An exact transcription of every record is needed, leaving out the pictures.

[Exercise data]

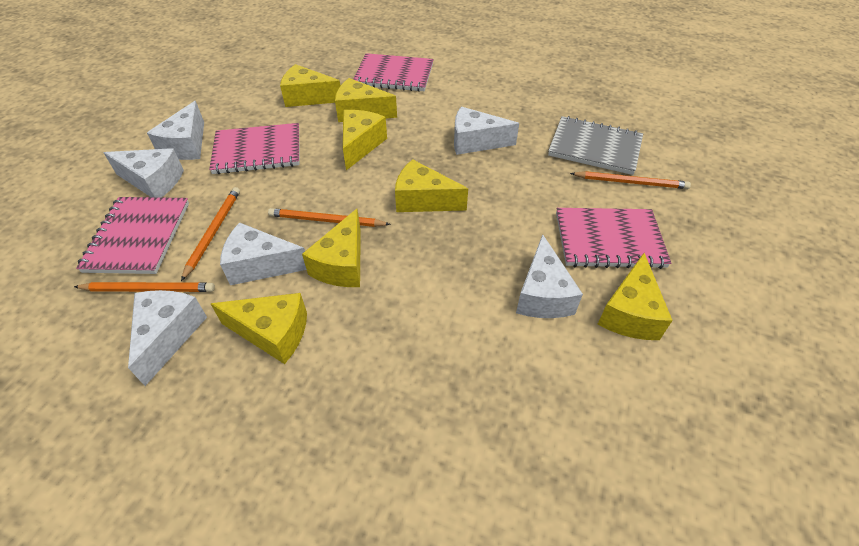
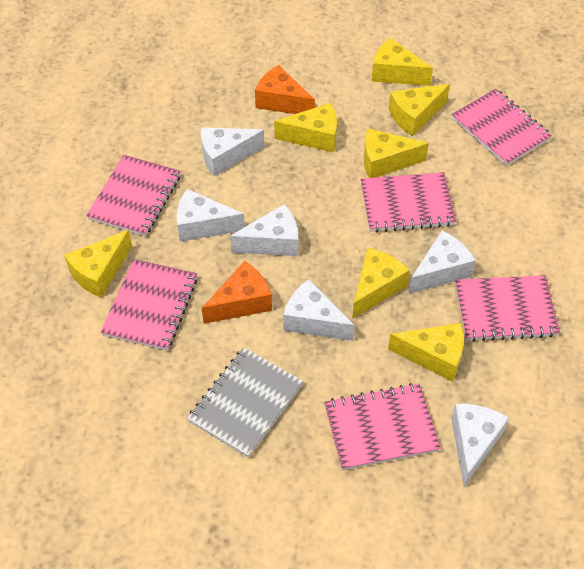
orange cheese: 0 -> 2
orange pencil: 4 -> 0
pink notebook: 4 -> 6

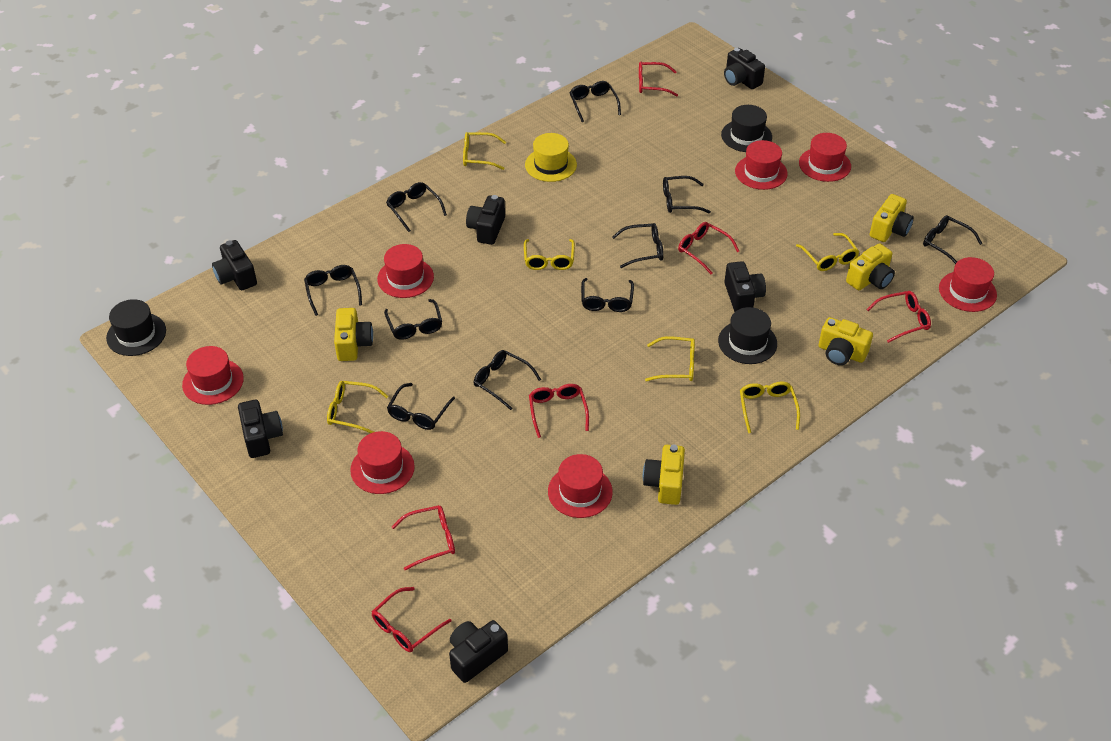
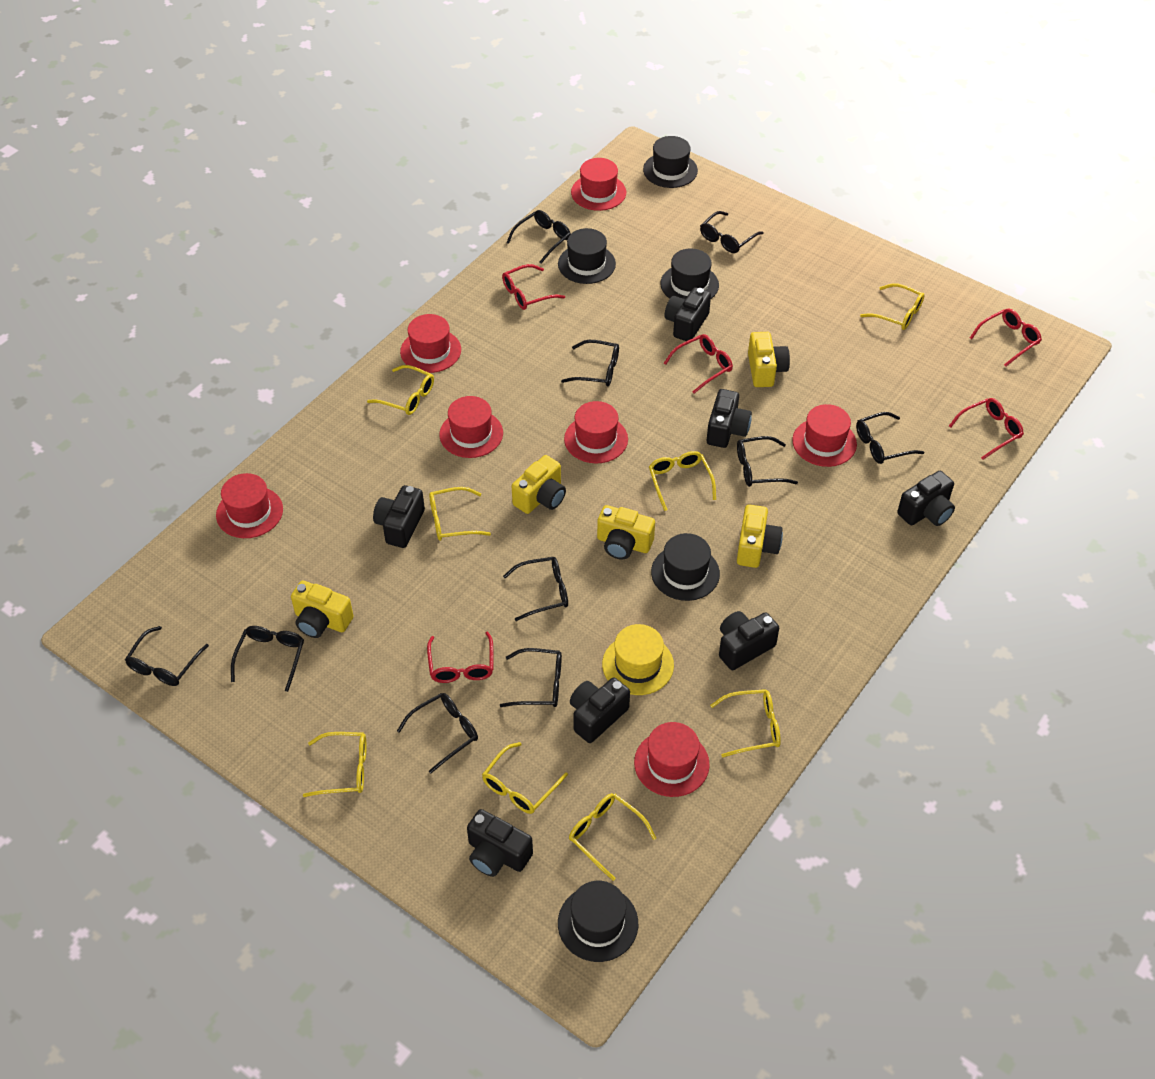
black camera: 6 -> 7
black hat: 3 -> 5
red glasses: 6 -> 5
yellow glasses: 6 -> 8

[/Exercise data]

● Solution to the problem:
orange cheese: 0 -> 2
orange pencil: 4 -> 0
pink notebook: 4 -> 6

black camera: 6 -> 7
black hat: 3 -> 5
red glasses: 6 -> 5
yellow glasses: 6 -> 8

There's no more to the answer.